- [AIM OF THE TASK] Produce a copy of every line in the records that holds the string "white".

"""

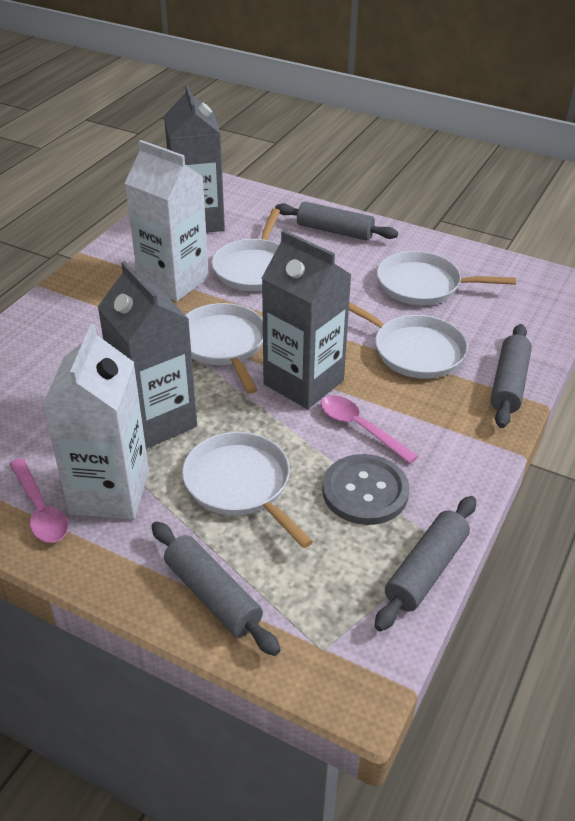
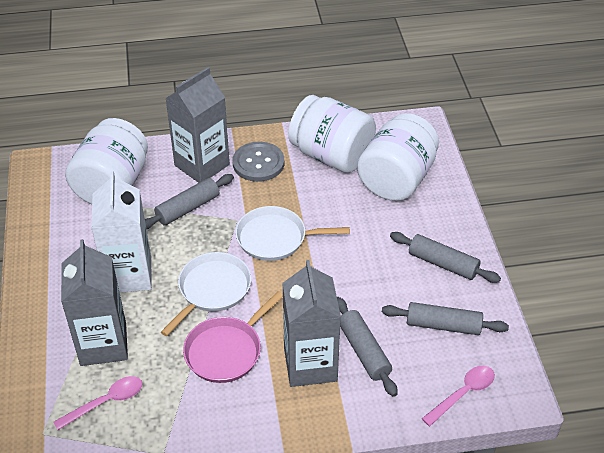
pink pan: 0 -> 1
white carton: 2 -> 1
white jar: 0 -> 3
white pan: 5 -> 2

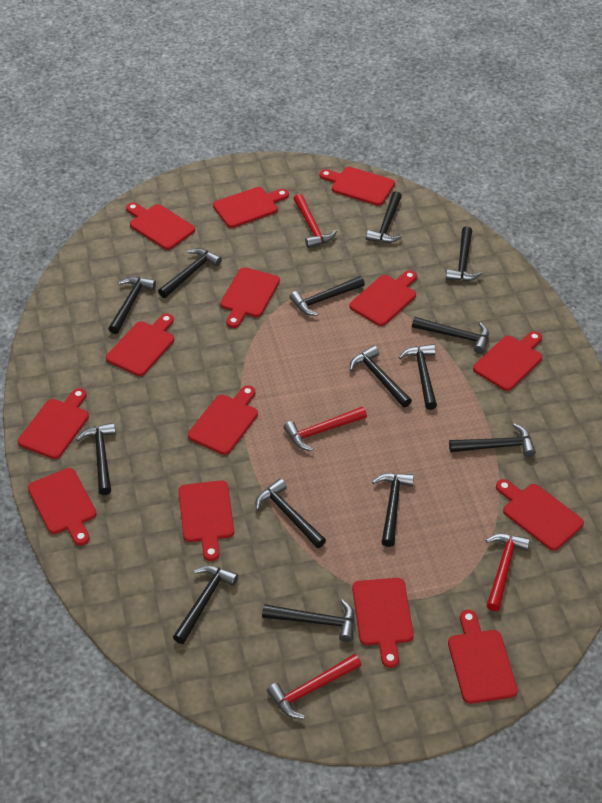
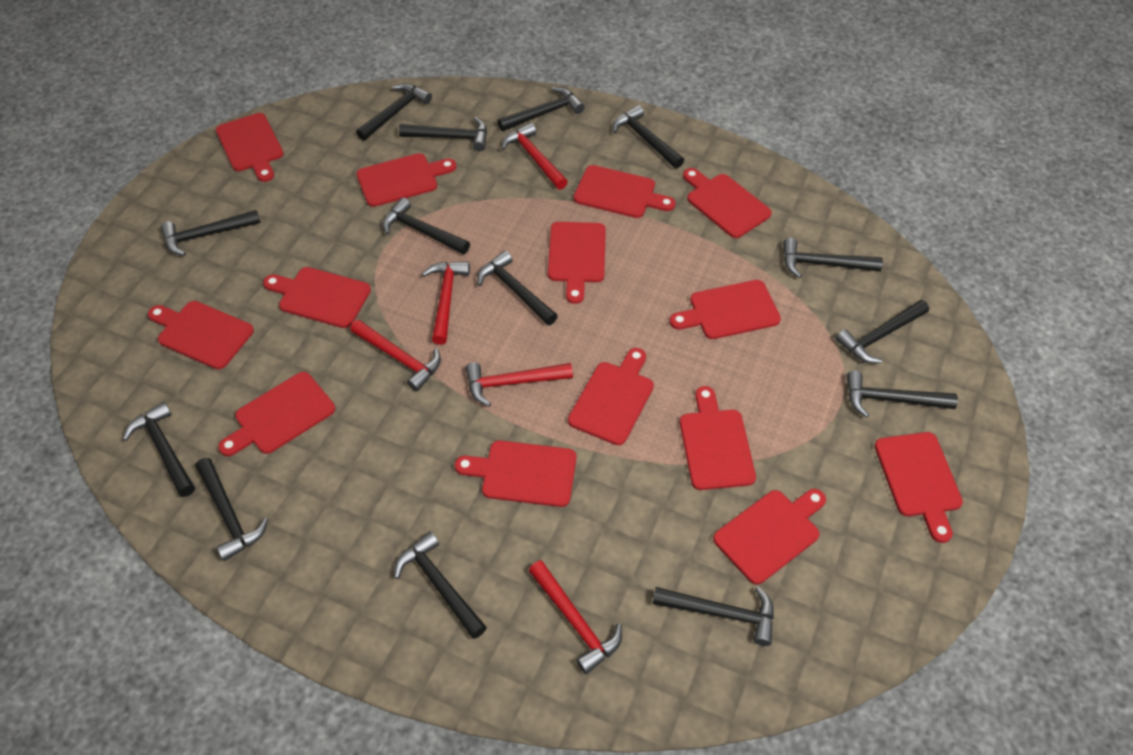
red hammer: 4 -> 5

"""

- [TASK OUTPUT]
white carton: 2 -> 1
white jar: 0 -> 3
white pan: 5 -> 2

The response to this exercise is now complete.